--- DATA IN THIS EXERCISE ---

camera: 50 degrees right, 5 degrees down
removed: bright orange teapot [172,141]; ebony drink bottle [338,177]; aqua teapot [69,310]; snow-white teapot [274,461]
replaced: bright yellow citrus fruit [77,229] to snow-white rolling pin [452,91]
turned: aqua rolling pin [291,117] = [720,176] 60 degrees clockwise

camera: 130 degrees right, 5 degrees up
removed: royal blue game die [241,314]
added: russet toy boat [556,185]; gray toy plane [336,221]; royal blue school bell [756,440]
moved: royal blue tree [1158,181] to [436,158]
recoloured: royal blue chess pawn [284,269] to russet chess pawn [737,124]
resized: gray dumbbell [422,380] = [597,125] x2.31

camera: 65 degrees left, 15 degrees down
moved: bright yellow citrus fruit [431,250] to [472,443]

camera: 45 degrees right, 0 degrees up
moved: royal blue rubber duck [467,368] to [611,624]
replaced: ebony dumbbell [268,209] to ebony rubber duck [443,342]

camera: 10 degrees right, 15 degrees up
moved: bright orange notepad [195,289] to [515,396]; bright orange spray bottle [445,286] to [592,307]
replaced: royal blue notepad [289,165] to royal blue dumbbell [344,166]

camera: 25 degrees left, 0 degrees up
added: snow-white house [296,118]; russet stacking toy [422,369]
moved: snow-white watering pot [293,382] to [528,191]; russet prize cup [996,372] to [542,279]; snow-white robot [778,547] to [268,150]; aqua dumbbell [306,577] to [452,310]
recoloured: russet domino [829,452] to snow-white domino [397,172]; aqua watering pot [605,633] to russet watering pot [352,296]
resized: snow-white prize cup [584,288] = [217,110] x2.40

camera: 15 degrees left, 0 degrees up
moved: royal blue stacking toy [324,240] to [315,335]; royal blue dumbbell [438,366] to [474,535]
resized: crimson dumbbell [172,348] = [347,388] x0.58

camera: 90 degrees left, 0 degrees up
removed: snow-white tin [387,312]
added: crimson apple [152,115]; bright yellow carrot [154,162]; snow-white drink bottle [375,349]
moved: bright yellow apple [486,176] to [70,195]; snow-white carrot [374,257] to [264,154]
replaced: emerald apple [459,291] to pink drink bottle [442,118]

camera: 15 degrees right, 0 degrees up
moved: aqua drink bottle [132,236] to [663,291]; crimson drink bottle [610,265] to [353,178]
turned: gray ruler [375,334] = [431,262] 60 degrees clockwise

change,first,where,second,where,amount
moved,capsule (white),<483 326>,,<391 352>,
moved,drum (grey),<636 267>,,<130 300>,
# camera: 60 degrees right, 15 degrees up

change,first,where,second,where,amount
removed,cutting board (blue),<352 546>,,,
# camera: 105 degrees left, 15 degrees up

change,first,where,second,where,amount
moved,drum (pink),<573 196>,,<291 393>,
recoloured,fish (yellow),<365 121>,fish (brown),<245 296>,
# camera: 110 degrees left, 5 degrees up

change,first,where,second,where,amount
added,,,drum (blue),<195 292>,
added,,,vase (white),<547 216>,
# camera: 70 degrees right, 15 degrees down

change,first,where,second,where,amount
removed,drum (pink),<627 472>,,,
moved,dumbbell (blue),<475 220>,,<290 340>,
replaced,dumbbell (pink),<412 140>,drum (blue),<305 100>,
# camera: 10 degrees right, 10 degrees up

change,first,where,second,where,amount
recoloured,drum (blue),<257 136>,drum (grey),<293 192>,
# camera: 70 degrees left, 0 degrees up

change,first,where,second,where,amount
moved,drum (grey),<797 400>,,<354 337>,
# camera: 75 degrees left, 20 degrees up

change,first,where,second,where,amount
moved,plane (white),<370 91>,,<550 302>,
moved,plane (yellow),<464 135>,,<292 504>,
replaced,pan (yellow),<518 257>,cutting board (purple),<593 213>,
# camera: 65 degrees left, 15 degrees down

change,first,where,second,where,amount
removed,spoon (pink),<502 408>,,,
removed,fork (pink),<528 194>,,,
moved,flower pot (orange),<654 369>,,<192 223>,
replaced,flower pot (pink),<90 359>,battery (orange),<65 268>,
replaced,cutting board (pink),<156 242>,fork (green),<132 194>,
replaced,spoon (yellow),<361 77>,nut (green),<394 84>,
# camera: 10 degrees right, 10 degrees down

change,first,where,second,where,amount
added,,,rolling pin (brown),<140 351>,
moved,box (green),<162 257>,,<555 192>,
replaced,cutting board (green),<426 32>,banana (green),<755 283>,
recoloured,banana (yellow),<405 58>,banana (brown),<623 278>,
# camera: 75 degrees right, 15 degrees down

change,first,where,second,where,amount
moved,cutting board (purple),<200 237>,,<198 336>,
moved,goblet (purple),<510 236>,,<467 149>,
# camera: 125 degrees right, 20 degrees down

---

# [WHAT YOU HAVE TO DO]
Your task is to repeat the records exactly. Begin at their first line and stop after the line containing "replaced: bright yellow".

# [THE COMPLETED TASK]
camera: 50 degrees right, 5 degrees down
removed: bright orange teapot [172,141]; ebony drink bottle [338,177]; aqua teapot [69,310]; snow-white teapot [274,461]
replaced: bright yellow citrus fruit [77,229] to snow-white rolling pin [452,91]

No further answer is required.